**Task statement**
Only the lines below starting at the one containing "brown spinning top: 0 -> 2" and ending at the one containing "turquoise cone: 0 -> 1" belong in the answer, each copied exactly.

**Given records**
· · · · · · ·

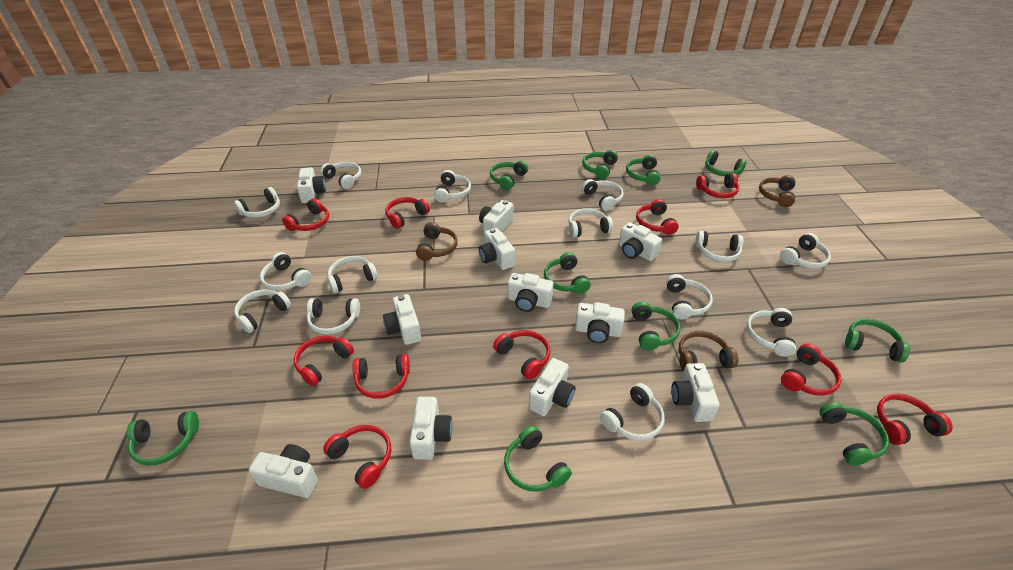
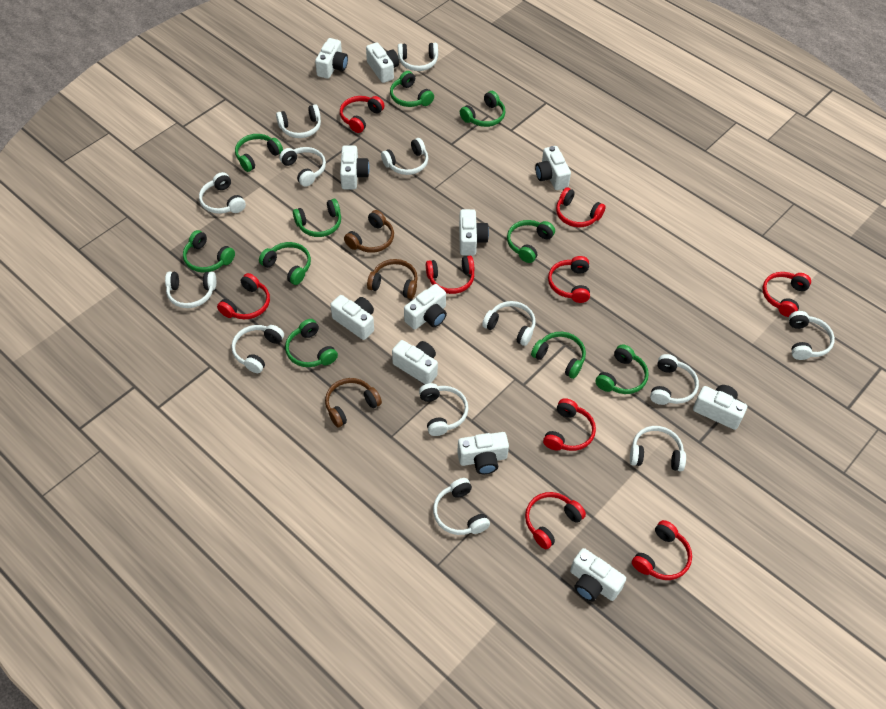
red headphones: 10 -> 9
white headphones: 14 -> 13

· · · · · · ·

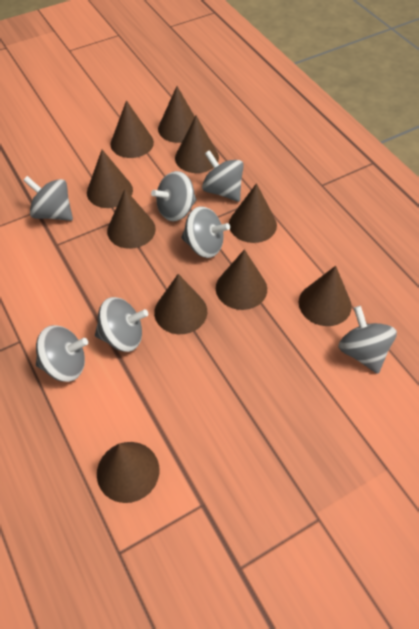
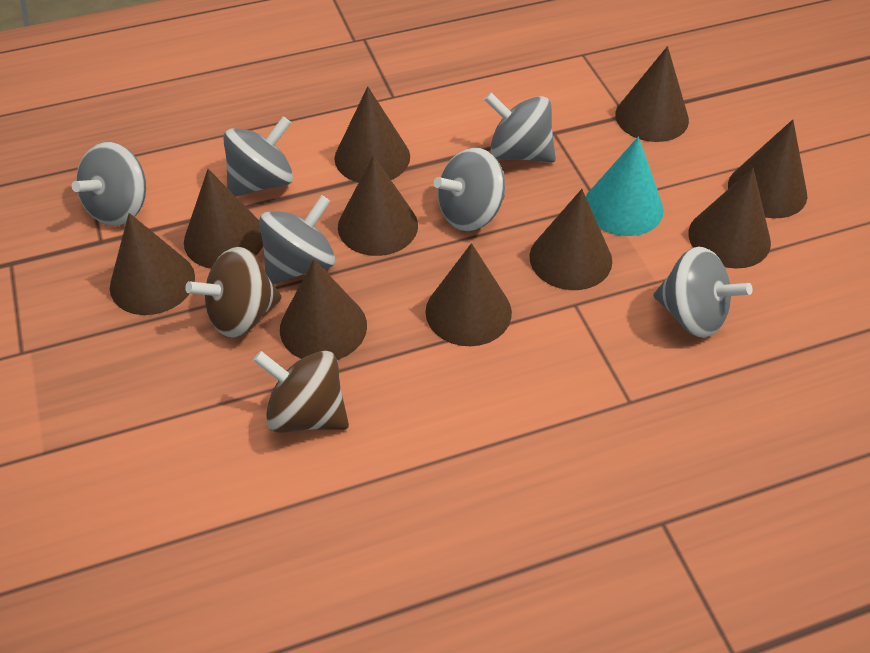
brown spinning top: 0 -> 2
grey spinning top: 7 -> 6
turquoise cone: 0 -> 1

· · · · · · ·

**Answer for the task**
brown spinning top: 0 -> 2
grey spinning top: 7 -> 6
turquoise cone: 0 -> 1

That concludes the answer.